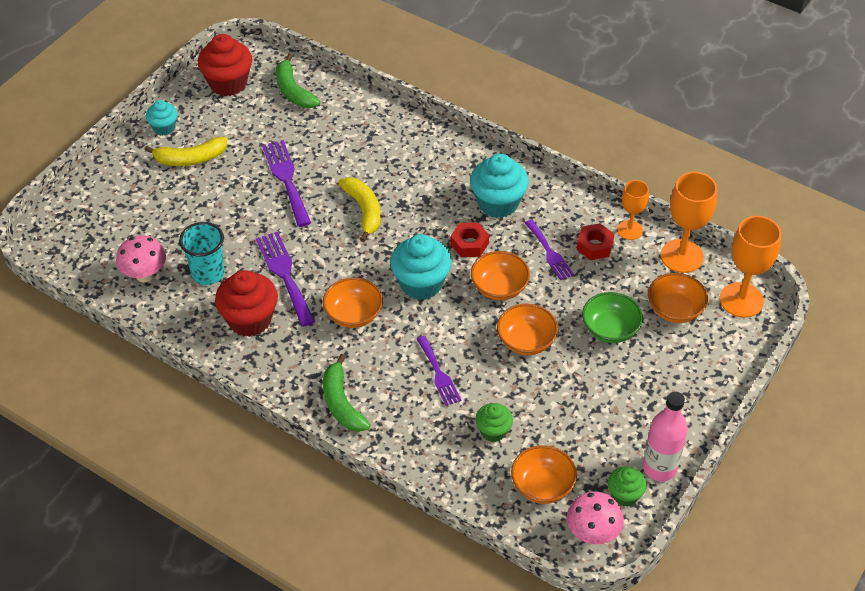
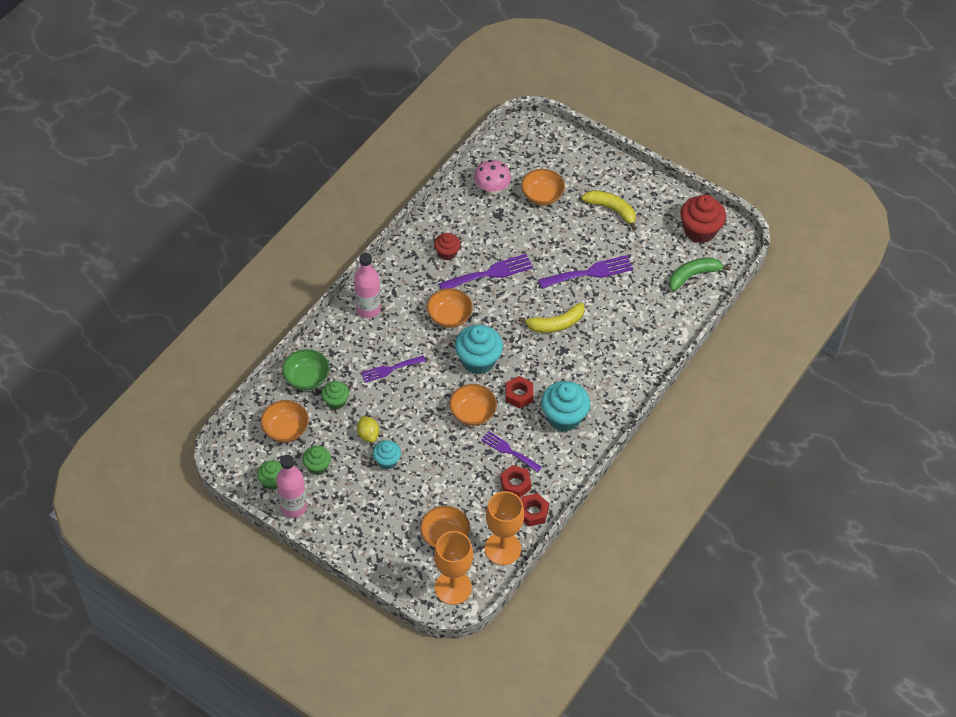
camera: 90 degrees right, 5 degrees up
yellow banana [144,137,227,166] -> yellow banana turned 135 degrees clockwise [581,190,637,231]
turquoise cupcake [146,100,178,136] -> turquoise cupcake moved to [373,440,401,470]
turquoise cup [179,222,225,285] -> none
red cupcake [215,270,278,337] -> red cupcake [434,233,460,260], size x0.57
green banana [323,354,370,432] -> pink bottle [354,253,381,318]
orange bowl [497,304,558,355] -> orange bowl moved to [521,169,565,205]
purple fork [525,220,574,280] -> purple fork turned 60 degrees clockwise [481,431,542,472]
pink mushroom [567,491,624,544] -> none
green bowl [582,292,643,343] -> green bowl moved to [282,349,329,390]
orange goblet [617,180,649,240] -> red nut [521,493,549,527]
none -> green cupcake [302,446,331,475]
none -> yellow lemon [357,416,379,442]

□ □ □ □ □

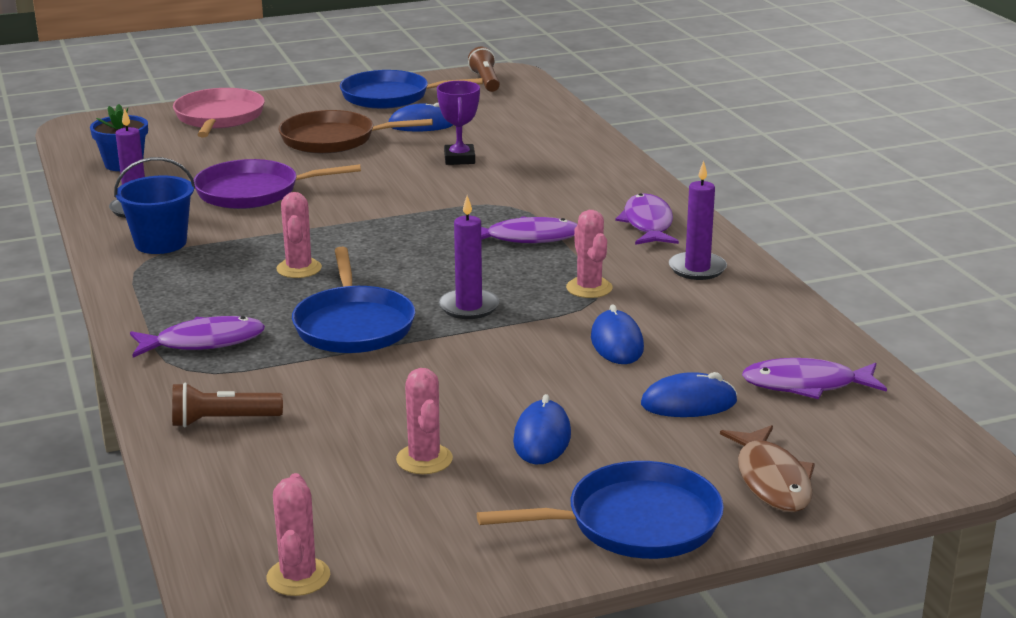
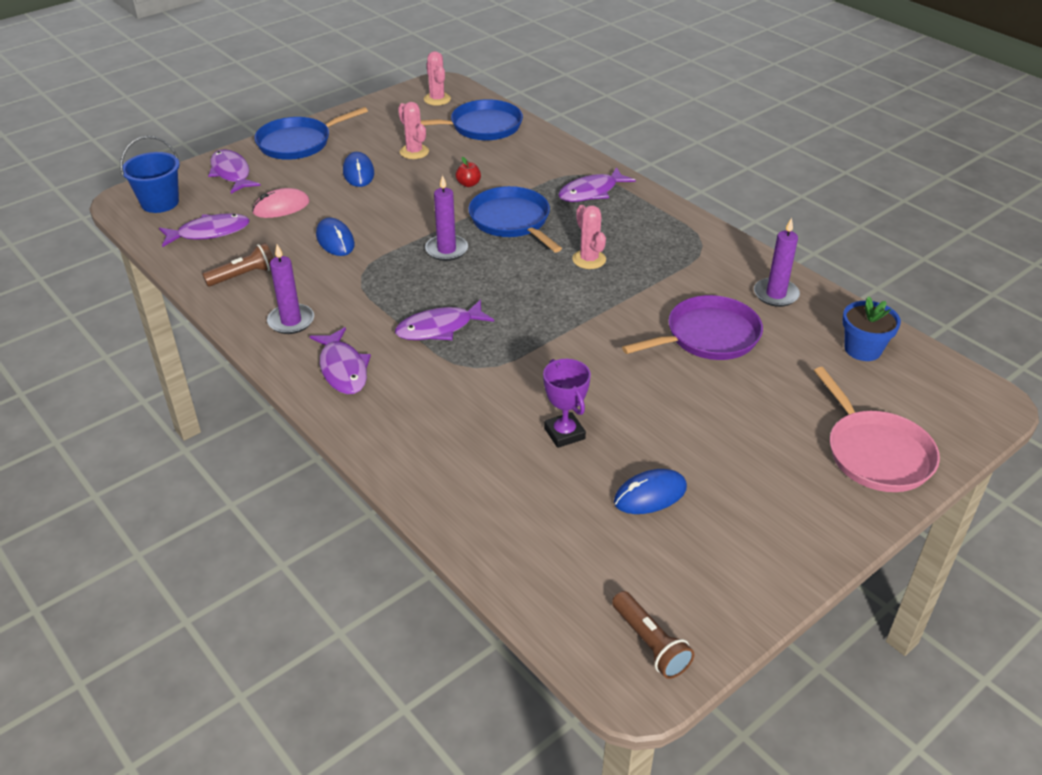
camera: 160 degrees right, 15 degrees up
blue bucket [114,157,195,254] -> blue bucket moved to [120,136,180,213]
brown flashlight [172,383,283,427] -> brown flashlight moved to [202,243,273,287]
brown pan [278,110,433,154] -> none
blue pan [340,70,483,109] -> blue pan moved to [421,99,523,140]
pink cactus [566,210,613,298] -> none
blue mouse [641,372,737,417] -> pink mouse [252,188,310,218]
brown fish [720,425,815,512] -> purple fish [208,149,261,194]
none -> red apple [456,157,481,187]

□ □ □ □ □

TASK OBJECTIVE: What you give back should be exactly the lines of the data above from the line with "orange bowl [497,304,558,355]" through the line with "none -> yellow lemon [357,416,379,442]", both of those included, and nothing more.

RESPONSE:
orange bowl [497,304,558,355] -> orange bowl moved to [521,169,565,205]
purple fork [525,220,574,280] -> purple fork turned 60 degrees clockwise [481,431,542,472]
pink mushroom [567,491,624,544] -> none
green bowl [582,292,643,343] -> green bowl moved to [282,349,329,390]
orange goblet [617,180,649,240] -> red nut [521,493,549,527]
none -> green cupcake [302,446,331,475]
none -> yellow lemon [357,416,379,442]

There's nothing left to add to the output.